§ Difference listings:
Content starts
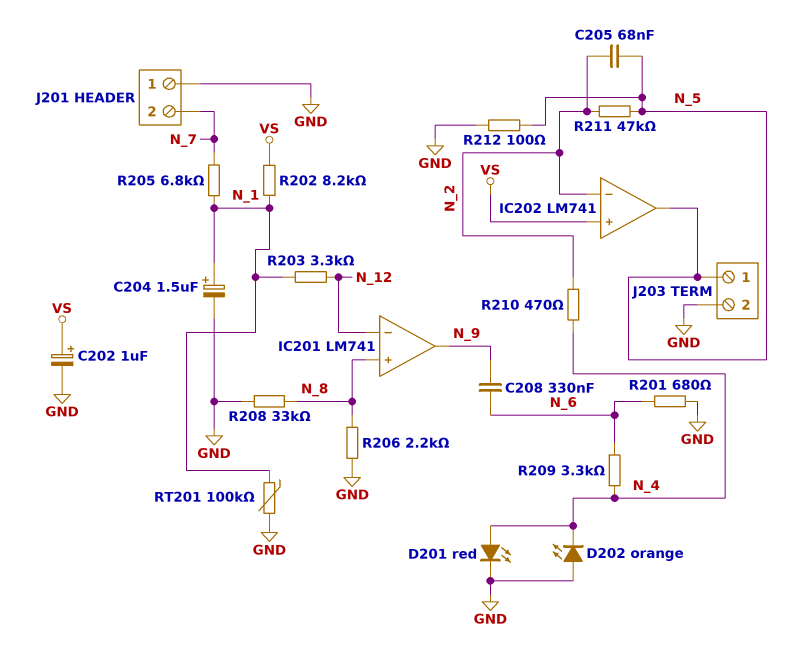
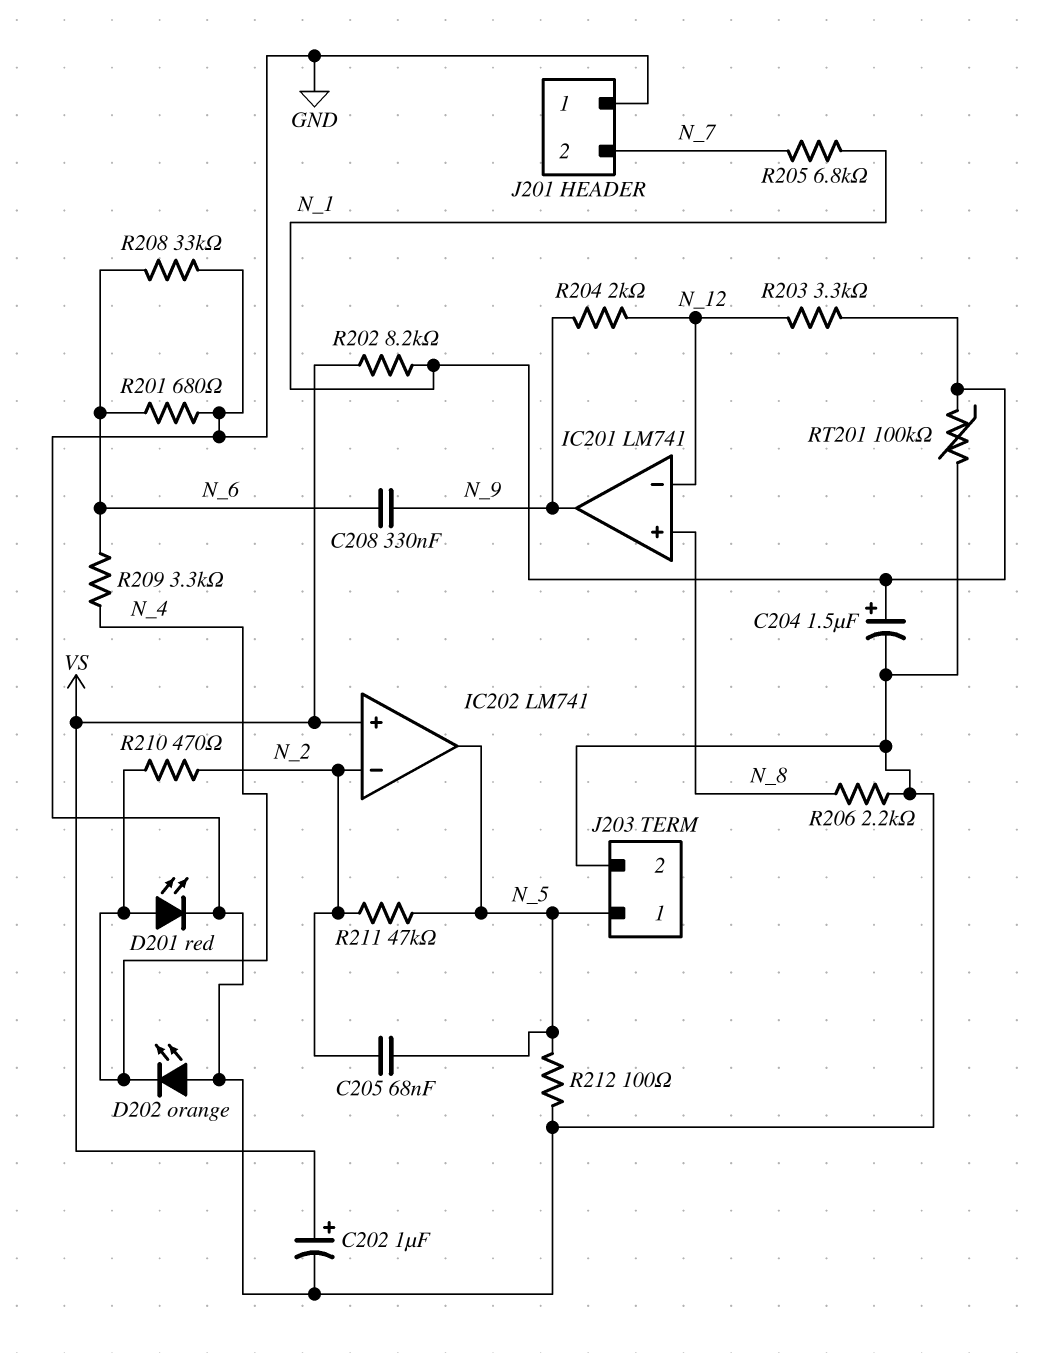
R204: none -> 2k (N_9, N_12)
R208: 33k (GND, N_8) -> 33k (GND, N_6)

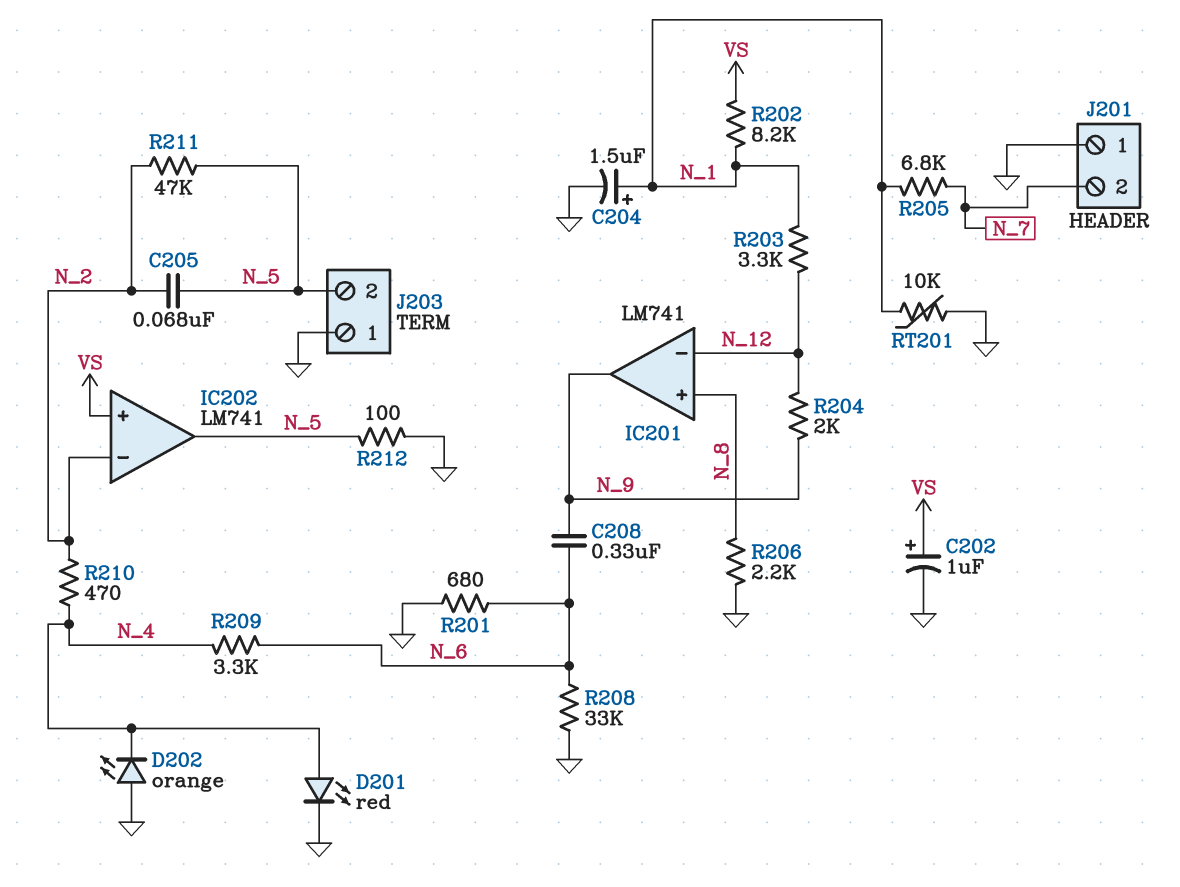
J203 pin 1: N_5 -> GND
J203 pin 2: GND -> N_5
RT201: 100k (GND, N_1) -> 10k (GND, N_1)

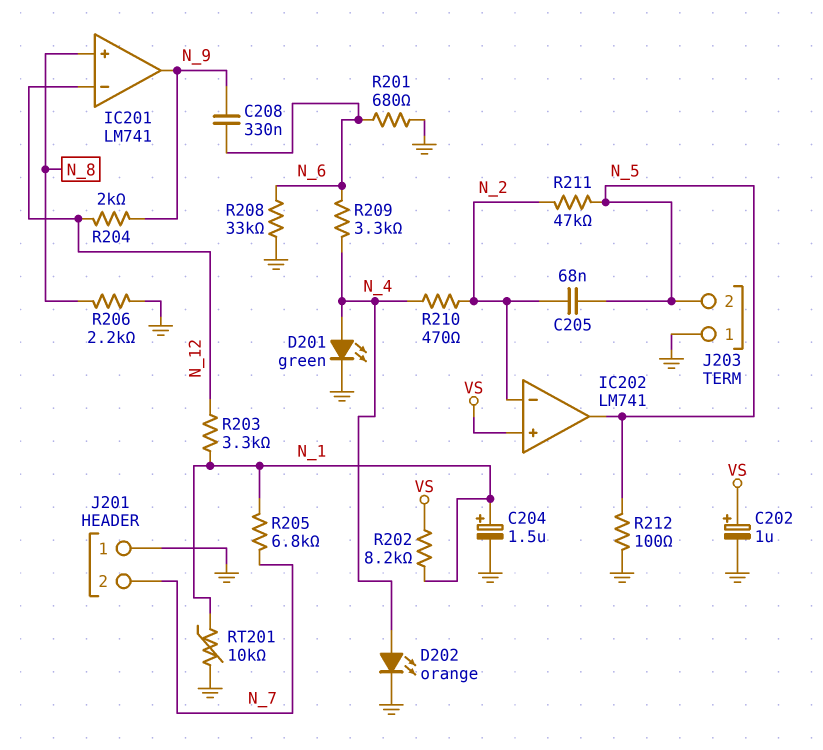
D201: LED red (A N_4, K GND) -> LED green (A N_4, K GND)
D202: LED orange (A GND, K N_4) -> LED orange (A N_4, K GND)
Content ends
§ Directions: Copy exactly the lines from the one containing "RT201: 100k (GND, N_1) -> 10k (GND, N_1)" to the end of the records, both included, and leave the pictures out.

§ Exercise solution:
RT201: 100k (GND, N_1) -> 10k (GND, N_1)

D201: LED red (A N_4, K GND) -> LED green (A N_4, K GND)
D202: LED orange (A GND, K N_4) -> LED orange (A N_4, K GND)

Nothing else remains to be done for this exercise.